What is needed
Leave every picture out and give back the lines below from the first through the line that holds "R11: 10k (GND, N014) -> 8.2k (GND, N014)", exactly as written.

(Collection entries)
-- Opening Marker --
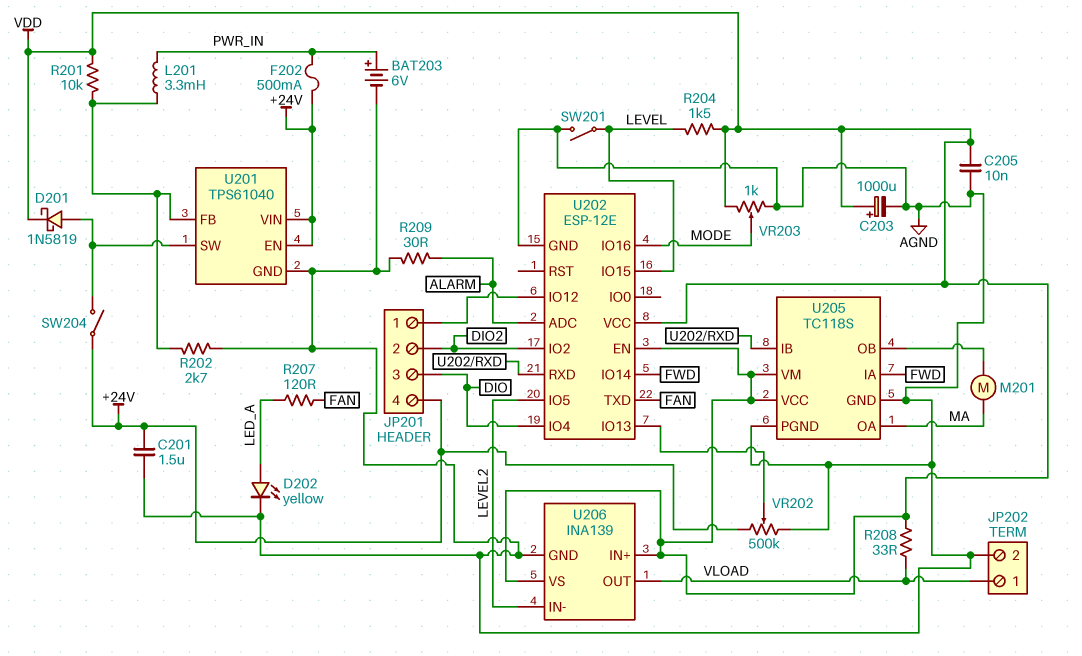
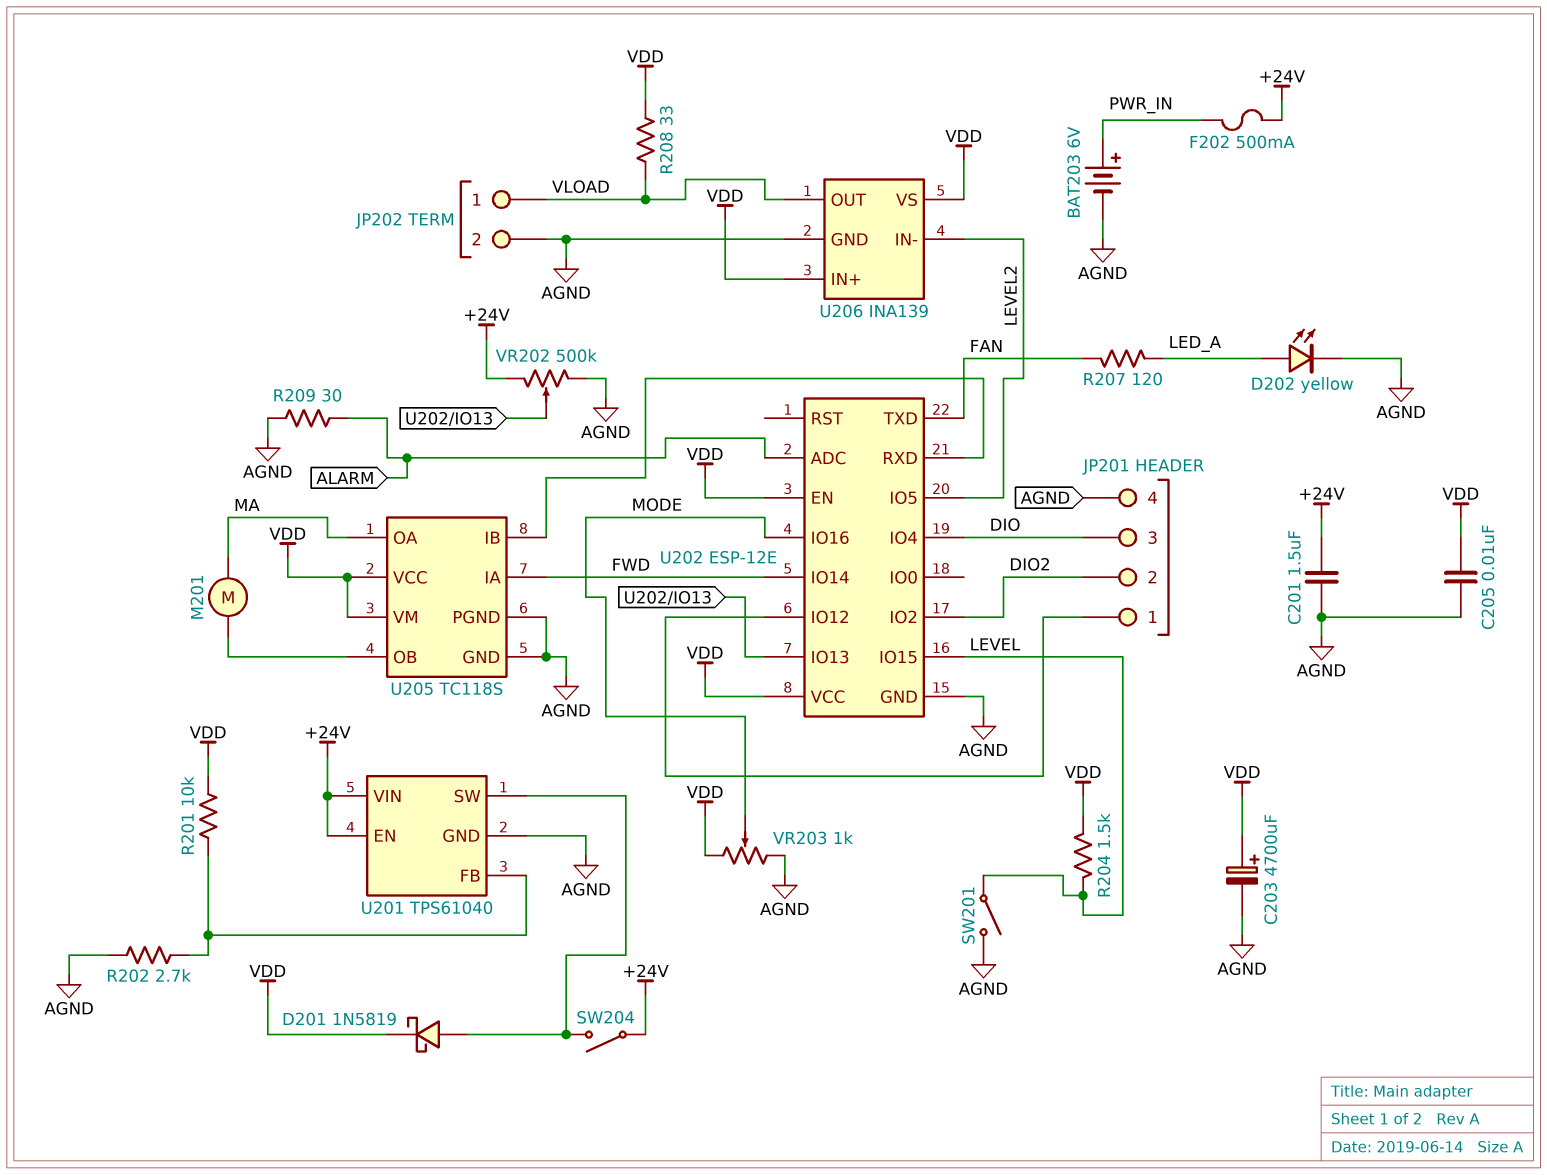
C203: 1000uF (plus VDD, minus AGND) -> 4700uF (plus VDD, minus AGND)
JP201 pin 4: +24V -> AGND
L201: 3.3mH (PWR_IN, U201/FB) -> none

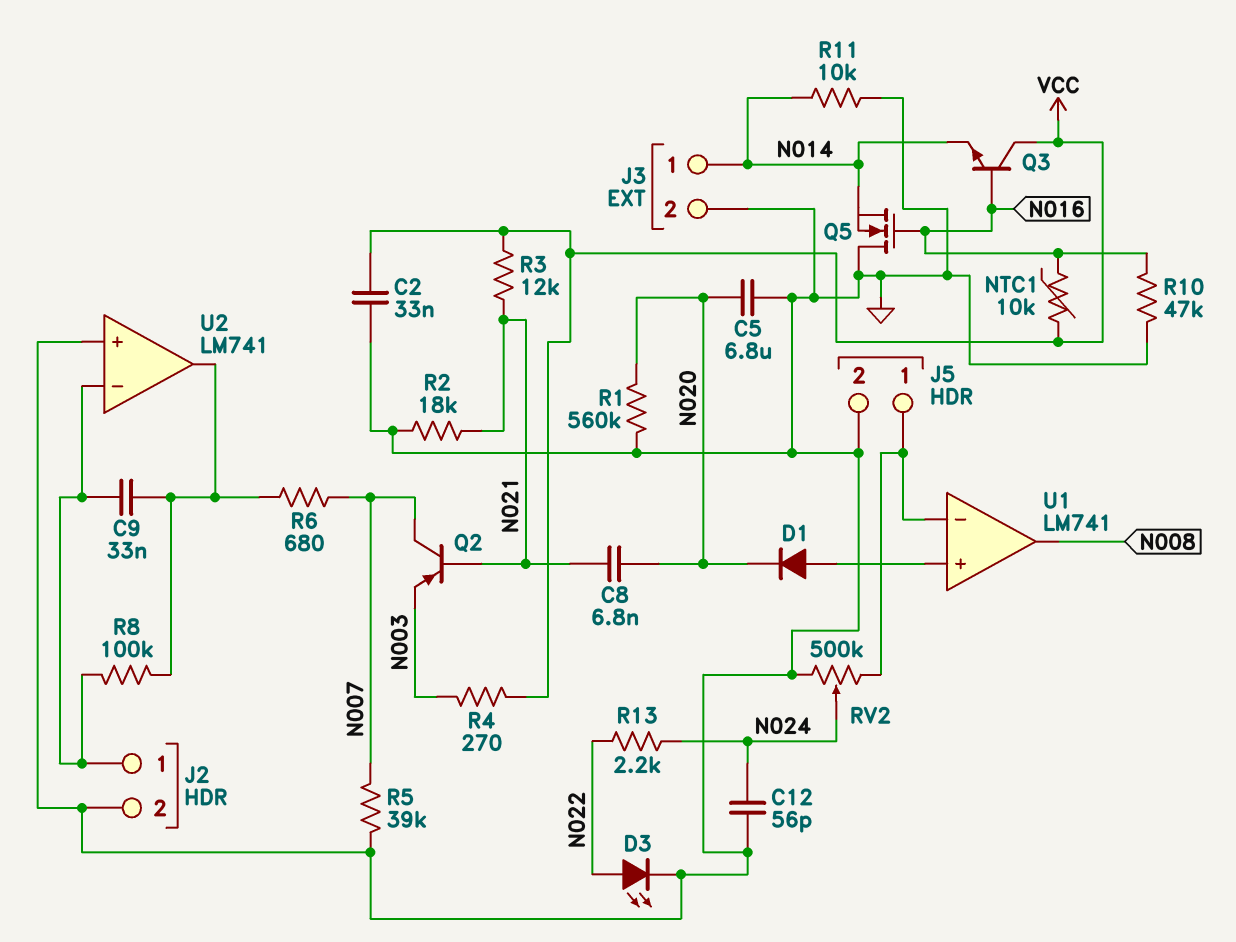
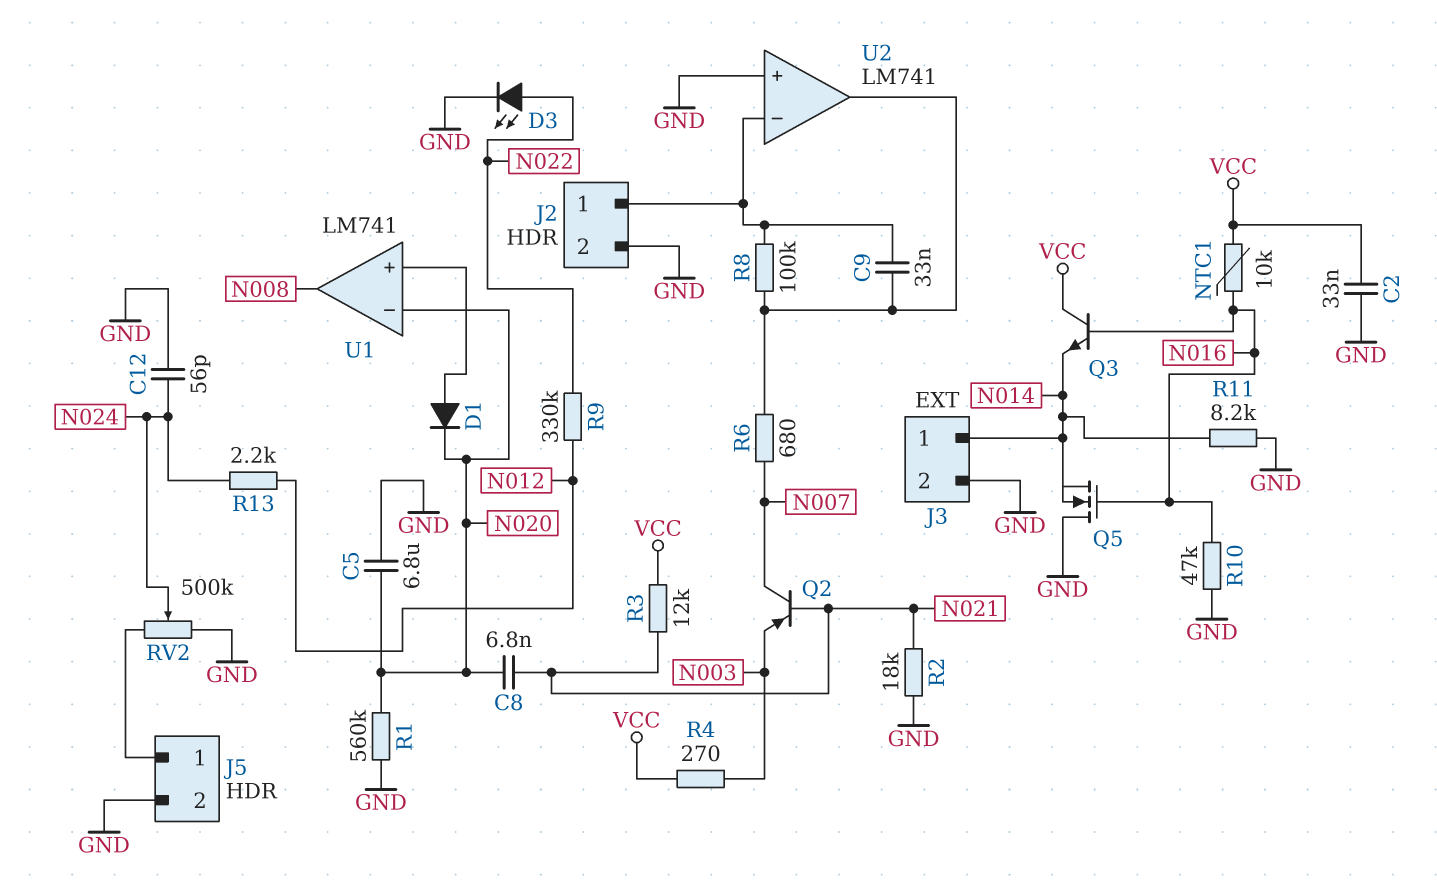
R5: 39k (GND, N007) -> none
R9: none -> 330k (N012, N022)
R11: 10k (GND, N014) -> 8.2k (GND, N014)
R13: 2.2k (N022, N024) -> 2.2k (N012, N024)
U1 pin in-: J5/1 -> N020

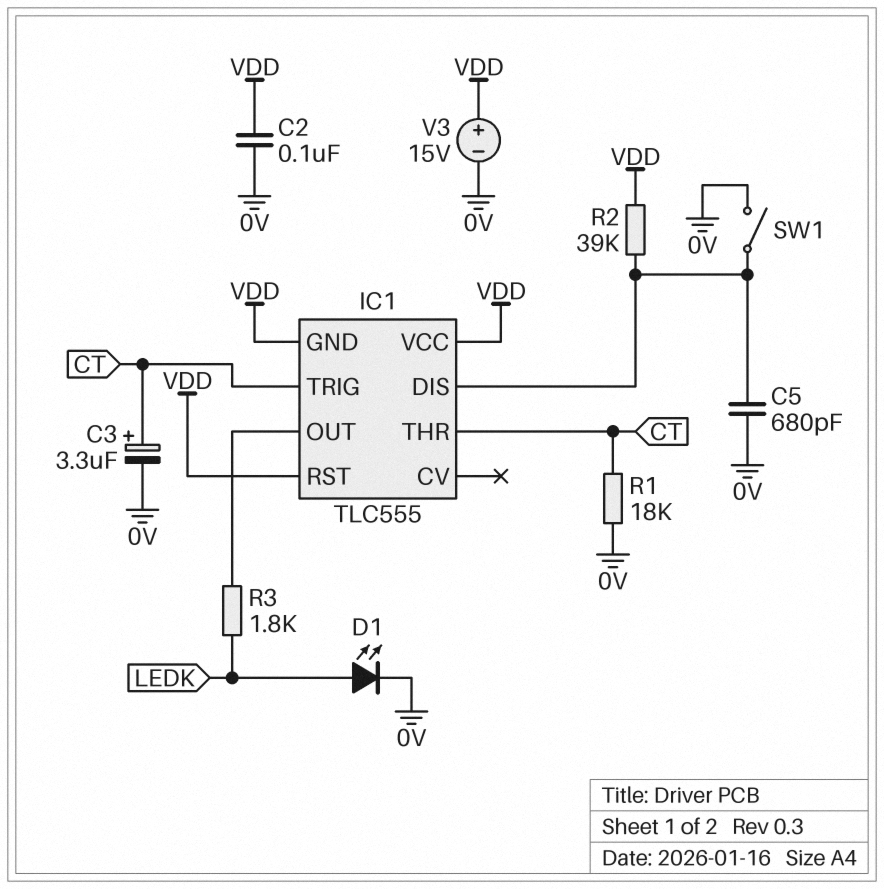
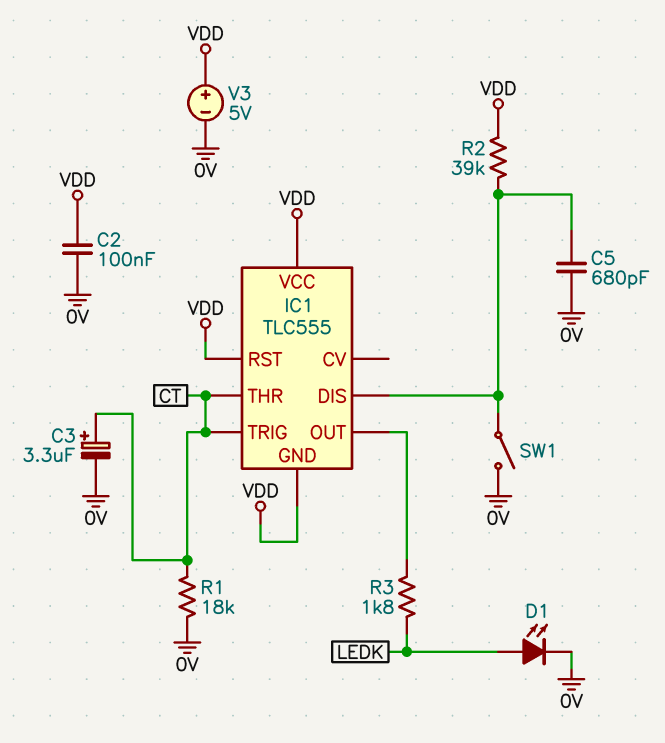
V3: 15V (plus VDD, minus 0V) -> 5V (plus VDD, minus 0V)

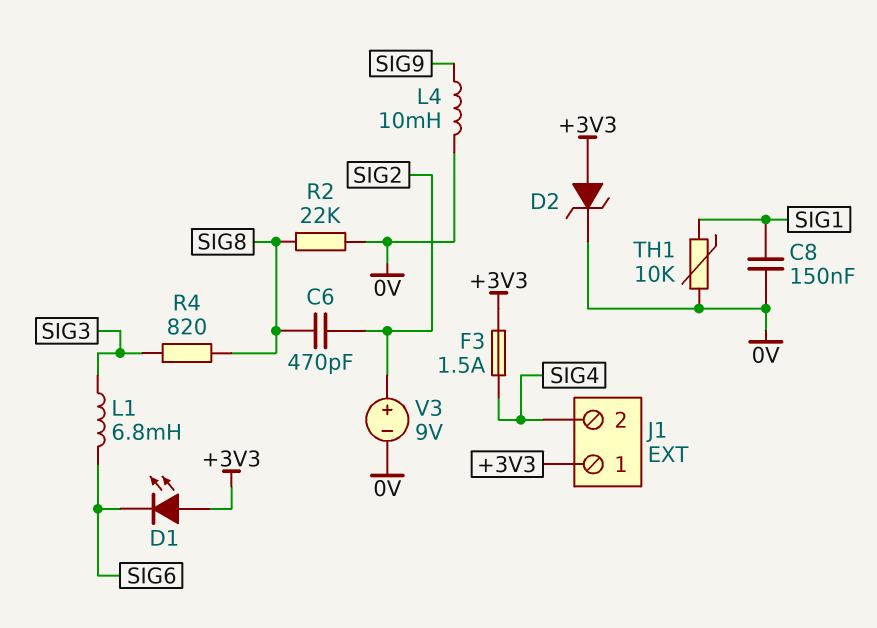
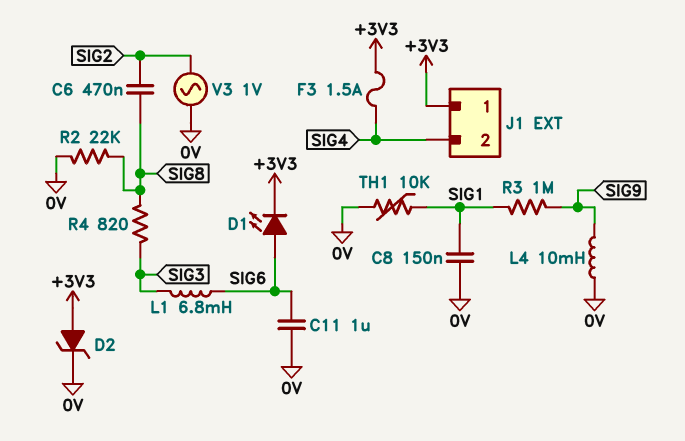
C6: 470pF (SIG2, SIG8) -> 470nF (SIG2, SIG8)
C11: none -> 1uF (0V, SIG6)
D1: LED (A +3V3, K SIG6) -> LED (A SIG6, K +3V3)
R3: none -> 1M (SIG1, SIG9)
V3: 9V (plus SIG2, minus 0V) -> AC 1V (0V, SIG2)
-- Closing Marker --
Solution for this problem
C203: 1000uF (plus VDD, minus AGND) -> 4700uF (plus VDD, minus AGND)
JP201 pin 4: +24V -> AGND
L201: 3.3mH (PWR_IN, U201/FB) -> none

R5: 39k (GND, N007) -> none
R9: none -> 330k (N012, N022)
R11: 10k (GND, N014) -> 8.2k (GND, N014)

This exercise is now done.